What is expected
Reproduce word for word, from the entries below, the line with "grey toothbrush: 9 -> 10", the line with "green hourglass: 0 -> 1", and every line between them, and nothing more.

⁂

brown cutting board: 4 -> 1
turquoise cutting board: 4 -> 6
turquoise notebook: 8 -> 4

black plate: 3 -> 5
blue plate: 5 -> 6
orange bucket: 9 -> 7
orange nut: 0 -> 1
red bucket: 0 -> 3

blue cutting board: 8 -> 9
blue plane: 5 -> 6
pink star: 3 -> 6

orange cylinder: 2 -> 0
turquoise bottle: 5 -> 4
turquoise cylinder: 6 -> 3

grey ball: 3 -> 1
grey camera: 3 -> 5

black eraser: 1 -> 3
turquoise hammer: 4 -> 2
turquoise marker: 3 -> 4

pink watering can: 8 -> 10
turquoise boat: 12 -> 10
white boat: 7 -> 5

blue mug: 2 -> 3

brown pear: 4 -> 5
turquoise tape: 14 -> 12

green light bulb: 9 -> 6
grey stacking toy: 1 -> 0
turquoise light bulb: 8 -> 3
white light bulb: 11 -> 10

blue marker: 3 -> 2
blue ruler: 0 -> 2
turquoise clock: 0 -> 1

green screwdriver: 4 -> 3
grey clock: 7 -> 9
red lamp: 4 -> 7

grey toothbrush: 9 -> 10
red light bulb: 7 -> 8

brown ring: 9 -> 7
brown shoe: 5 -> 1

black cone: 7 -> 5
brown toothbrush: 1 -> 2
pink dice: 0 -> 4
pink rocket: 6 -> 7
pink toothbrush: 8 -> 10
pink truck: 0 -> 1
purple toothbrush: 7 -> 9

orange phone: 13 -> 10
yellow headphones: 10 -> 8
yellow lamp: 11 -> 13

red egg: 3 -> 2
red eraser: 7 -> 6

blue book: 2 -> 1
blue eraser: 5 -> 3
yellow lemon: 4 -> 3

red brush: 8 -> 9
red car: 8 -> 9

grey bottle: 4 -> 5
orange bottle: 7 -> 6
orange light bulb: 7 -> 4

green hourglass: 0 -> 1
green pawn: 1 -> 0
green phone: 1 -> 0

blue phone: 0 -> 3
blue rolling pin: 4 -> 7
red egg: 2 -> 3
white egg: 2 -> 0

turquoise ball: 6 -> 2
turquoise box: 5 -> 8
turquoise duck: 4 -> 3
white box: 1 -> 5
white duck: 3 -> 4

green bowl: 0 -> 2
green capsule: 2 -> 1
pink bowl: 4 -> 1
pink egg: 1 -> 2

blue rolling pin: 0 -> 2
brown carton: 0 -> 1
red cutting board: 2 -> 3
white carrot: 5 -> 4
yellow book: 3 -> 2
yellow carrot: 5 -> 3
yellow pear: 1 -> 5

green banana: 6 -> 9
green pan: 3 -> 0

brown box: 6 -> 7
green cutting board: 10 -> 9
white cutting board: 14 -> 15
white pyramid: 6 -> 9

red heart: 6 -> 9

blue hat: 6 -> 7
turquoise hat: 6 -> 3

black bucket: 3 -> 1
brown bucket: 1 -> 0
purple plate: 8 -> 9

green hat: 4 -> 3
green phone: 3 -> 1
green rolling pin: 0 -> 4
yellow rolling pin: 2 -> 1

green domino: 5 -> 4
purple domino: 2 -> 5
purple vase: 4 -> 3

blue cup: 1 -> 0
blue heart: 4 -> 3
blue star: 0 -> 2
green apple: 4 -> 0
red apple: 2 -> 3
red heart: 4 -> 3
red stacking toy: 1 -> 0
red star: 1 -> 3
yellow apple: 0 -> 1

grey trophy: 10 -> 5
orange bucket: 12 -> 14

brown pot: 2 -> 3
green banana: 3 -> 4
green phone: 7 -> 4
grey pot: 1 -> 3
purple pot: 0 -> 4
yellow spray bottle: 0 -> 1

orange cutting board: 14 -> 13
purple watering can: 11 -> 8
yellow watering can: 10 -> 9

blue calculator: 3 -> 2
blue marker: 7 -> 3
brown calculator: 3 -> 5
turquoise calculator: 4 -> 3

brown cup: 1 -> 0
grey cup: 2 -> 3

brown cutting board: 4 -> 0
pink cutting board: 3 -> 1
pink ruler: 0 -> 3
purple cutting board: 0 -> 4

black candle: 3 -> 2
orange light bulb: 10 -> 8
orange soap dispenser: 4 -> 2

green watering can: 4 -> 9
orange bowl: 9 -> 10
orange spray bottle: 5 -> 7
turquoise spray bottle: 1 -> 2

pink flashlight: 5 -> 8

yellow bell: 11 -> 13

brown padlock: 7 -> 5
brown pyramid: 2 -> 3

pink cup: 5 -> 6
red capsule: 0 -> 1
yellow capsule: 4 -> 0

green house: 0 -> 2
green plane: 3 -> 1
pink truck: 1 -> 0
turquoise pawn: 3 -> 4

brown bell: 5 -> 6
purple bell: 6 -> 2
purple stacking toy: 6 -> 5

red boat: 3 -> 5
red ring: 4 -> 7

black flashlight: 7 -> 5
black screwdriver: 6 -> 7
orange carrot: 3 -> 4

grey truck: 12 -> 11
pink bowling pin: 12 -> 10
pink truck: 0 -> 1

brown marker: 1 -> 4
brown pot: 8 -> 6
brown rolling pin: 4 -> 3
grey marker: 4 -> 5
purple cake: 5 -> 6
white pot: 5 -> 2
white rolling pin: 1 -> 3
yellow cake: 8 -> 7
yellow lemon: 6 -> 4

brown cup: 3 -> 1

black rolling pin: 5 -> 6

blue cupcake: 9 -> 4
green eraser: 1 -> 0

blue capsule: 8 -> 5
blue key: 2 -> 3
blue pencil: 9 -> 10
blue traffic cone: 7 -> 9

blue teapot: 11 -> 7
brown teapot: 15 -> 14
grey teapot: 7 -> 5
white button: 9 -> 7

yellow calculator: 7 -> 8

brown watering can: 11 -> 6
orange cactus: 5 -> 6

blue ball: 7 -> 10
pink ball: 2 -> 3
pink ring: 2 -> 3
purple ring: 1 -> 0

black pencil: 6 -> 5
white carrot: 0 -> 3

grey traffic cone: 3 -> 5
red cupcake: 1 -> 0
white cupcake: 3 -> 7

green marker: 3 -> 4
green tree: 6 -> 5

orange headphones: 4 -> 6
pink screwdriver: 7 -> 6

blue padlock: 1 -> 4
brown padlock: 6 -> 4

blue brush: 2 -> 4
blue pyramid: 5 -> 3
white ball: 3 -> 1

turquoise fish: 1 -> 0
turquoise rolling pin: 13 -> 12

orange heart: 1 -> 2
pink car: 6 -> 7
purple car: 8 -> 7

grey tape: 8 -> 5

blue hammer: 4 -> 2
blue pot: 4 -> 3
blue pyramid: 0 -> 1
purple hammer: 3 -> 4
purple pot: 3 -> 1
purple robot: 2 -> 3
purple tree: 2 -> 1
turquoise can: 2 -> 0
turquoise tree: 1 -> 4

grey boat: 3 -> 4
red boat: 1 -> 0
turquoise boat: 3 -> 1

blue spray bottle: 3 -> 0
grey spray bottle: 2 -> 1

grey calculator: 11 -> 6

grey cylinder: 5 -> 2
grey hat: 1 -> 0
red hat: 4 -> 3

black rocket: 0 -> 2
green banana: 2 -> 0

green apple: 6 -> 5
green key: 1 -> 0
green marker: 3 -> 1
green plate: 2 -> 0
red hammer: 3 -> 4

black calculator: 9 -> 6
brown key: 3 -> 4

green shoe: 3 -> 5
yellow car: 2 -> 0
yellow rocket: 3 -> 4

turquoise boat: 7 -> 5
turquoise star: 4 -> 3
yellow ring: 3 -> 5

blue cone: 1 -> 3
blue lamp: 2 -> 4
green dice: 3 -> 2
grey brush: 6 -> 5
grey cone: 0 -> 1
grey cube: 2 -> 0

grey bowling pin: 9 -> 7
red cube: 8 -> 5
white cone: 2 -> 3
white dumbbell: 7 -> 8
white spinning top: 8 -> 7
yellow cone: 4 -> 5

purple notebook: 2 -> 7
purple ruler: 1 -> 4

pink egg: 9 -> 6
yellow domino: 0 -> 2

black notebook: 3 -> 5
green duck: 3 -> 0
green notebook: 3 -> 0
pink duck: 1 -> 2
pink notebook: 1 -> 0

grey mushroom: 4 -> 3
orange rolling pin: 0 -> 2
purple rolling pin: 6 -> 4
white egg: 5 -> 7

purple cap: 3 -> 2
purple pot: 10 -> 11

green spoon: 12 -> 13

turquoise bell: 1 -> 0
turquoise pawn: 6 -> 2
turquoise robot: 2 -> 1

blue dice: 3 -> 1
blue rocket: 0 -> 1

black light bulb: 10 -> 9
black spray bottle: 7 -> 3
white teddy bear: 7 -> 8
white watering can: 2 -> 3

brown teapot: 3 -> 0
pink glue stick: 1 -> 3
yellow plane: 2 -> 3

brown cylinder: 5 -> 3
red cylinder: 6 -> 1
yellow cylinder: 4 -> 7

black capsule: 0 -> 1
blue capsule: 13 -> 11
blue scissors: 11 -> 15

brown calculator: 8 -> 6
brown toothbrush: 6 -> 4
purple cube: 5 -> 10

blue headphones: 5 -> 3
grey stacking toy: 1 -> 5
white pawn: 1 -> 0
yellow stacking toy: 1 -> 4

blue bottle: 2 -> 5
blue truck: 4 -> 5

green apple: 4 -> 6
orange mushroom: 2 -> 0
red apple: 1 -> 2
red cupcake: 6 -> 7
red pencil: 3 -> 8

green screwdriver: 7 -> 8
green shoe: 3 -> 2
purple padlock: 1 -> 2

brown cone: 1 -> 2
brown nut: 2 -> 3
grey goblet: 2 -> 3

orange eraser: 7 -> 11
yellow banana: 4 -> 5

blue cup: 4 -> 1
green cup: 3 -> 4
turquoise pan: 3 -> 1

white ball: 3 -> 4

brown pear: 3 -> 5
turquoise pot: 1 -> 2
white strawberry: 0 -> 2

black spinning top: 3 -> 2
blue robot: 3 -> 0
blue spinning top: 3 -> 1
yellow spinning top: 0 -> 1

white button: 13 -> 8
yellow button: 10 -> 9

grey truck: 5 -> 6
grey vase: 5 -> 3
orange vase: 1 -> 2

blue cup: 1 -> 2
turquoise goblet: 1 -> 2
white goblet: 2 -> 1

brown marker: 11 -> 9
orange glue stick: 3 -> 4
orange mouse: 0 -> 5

⁂

Written answer
grey toothbrush: 9 -> 10
red light bulb: 7 -> 8

brown ring: 9 -> 7
brown shoe: 5 -> 1

black cone: 7 -> 5
brown toothbrush: 1 -> 2
pink dice: 0 -> 4
pink rocket: 6 -> 7
pink toothbrush: 8 -> 10
pink truck: 0 -> 1
purple toothbrush: 7 -> 9

orange phone: 13 -> 10
yellow headphones: 10 -> 8
yellow lamp: 11 -> 13

red egg: 3 -> 2
red eraser: 7 -> 6

blue book: 2 -> 1
blue eraser: 5 -> 3
yellow lemon: 4 -> 3

red brush: 8 -> 9
red car: 8 -> 9

grey bottle: 4 -> 5
orange bottle: 7 -> 6
orange light bulb: 7 -> 4

green hourglass: 0 -> 1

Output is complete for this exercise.